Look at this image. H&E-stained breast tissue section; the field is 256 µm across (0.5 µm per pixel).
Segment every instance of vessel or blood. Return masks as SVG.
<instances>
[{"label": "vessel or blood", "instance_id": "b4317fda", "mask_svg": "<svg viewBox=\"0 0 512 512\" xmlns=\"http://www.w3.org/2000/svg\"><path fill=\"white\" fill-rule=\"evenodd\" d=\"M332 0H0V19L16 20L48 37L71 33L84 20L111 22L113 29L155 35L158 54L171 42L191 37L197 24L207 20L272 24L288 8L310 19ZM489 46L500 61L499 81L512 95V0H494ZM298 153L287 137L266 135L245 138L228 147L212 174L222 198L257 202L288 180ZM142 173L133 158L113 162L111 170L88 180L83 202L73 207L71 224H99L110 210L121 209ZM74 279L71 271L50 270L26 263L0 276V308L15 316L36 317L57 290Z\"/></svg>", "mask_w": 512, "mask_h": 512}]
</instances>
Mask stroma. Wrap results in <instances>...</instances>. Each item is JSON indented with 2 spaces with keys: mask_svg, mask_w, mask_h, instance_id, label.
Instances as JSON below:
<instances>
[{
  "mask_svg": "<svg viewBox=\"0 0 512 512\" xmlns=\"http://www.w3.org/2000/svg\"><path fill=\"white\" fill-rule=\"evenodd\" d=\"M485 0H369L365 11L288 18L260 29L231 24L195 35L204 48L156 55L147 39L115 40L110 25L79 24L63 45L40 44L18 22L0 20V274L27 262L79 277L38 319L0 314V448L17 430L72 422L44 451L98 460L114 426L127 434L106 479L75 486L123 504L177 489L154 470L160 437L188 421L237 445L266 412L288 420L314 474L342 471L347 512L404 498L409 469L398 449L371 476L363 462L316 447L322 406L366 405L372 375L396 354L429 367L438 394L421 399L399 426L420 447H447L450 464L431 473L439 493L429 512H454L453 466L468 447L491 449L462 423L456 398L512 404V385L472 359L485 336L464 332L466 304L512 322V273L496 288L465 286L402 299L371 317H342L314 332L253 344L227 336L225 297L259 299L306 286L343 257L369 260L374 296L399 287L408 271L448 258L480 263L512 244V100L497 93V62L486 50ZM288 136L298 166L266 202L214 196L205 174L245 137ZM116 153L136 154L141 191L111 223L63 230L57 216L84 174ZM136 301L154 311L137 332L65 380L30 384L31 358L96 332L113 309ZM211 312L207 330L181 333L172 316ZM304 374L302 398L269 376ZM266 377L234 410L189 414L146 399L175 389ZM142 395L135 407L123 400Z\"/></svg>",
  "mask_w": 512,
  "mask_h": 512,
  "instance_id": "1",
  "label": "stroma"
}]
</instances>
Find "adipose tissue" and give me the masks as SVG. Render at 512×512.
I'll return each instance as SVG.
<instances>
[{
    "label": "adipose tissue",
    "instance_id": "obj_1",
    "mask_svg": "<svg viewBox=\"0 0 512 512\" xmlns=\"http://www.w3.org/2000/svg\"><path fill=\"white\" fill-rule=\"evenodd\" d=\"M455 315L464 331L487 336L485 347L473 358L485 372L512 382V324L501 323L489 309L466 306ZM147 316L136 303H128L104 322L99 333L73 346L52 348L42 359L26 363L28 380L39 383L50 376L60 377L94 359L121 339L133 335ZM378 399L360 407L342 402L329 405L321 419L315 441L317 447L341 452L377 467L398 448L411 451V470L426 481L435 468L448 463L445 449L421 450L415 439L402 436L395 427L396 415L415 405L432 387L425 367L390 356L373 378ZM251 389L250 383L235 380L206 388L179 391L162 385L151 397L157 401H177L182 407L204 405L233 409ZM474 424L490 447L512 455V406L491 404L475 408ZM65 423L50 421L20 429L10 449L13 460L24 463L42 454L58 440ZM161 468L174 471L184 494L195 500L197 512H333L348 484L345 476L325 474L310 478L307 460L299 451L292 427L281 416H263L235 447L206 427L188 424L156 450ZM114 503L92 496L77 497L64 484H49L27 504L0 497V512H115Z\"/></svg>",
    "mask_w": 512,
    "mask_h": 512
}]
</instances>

▶ _GIVEN PROBLEM_
All of the records must be repeated exactly.

▶ _TASK RESPONSE_
Look at this image. H&E-stained breast tissue section; the field is 256 µm across (0.5 µm per pixel).
Segment every instance of vessel or blood. Return masks as SVG.
<instances>
[{"label": "vessel or blood", "instance_id": "b4317fda", "mask_svg": "<svg viewBox=\"0 0 512 512\" xmlns=\"http://www.w3.org/2000/svg\"><path fill=\"white\" fill-rule=\"evenodd\" d=\"M332 0H0V19L16 20L48 37L71 33L84 20L111 22L113 29L155 35L158 54L171 42L191 37L197 24L207 20L272 24L288 8L310 19ZM489 46L500 61L499 81L512 95V0H494ZM298 153L287 137L266 135L245 138L228 147L212 174L222 198L257 202L288 180ZM142 173L133 158L113 162L111 170L88 180L83 202L73 207L71 224H99L110 210L121 209ZM74 279L71 271L50 270L26 263L0 276V308L15 316L36 317L57 290Z\"/></svg>", "mask_w": 512, "mask_h": 512}]
</instances>
Mask stroma. Wrap results in <instances>...</instances>. Each item is JSON indented with 2 spaces with keys: mask_svg, mask_w, mask_h, instance_id, label.
Instances as JSON below:
<instances>
[{
  "mask_svg": "<svg viewBox=\"0 0 512 512\" xmlns=\"http://www.w3.org/2000/svg\"><path fill=\"white\" fill-rule=\"evenodd\" d=\"M485 0H369L365 11L288 18L260 29L231 24L195 35L204 48L156 55L147 39L115 40L110 25L79 24L63 45L40 44L18 22L0 20V274L27 262L79 277L38 319L0 314V448L17 430L72 422L44 451L98 460L114 426L127 434L106 479L75 486L123 504L177 489L154 470L160 437L188 421L237 445L266 412L288 420L314 474L342 471L347 512L404 498L409 469L398 449L371 476L363 462L316 447L322 406L366 405L372 375L396 354L429 367L438 394L421 399L399 426L420 447H447L450 464L431 473L439 493L429 512H454L453 466L468 447L491 449L462 423L456 398L512 404V385L472 359L485 336L464 332L466 304L512 322V273L496 288L465 286L402 299L371 317H342L314 332L253 344L227 336L225 297L259 299L306 286L343 257L369 260L374 296L399 287L408 271L448 258L480 263L512 244V100L497 93V62L486 50ZM288 136L298 166L266 202L214 196L205 174L245 137ZM116 153L136 154L141 191L111 223L63 230L57 216L84 174ZM136 301L154 311L137 332L65 380L30 384L31 358L96 332L113 309ZM211 312L207 330L181 333L172 316ZM304 374L302 398L269 376ZM266 377L234 410L189 414L146 399L175 389ZM142 395L135 407L123 400Z\"/></svg>",
  "mask_w": 512,
  "mask_h": 512,
  "instance_id": "1",
  "label": "stroma"
}]
</instances>
Find "adipose tissue" and give me the masks as SVG. Render at 512×512.
I'll return each instance as SVG.
<instances>
[{
    "label": "adipose tissue",
    "instance_id": "obj_1",
    "mask_svg": "<svg viewBox=\"0 0 512 512\" xmlns=\"http://www.w3.org/2000/svg\"><path fill=\"white\" fill-rule=\"evenodd\" d=\"M455 315L464 331L487 336L485 347L473 358L485 372L512 382V324L501 323L489 309L466 306ZM147 316L136 303H128L104 322L99 333L73 346L52 348L42 359L26 363L28 380L39 383L50 376L60 377L94 359L121 339L133 335ZM378 399L360 407L342 402L329 405L321 419L315 441L317 447L341 452L377 467L398 448L411 451V470L426 481L435 468L448 463L445 449L421 450L415 439L402 436L395 427L396 415L415 405L432 387L425 367L390 356L373 378ZM251 389L250 383L235 380L206 388L179 391L162 385L151 397L157 401H177L182 407L204 405L233 409ZM474 424L490 447L512 455V406L491 404L475 408ZM65 423L50 421L20 429L10 449L13 460L24 463L42 454L58 440ZM161 468L174 471L184 494L195 500L197 512H333L348 484L345 476L325 474L310 478L307 460L299 451L292 427L281 416H263L235 447L206 427L188 424L156 450ZM114 503L92 496L77 497L64 484H49L27 504L0 497V512H115Z\"/></svg>",
    "mask_w": 512,
    "mask_h": 512
}]
</instances>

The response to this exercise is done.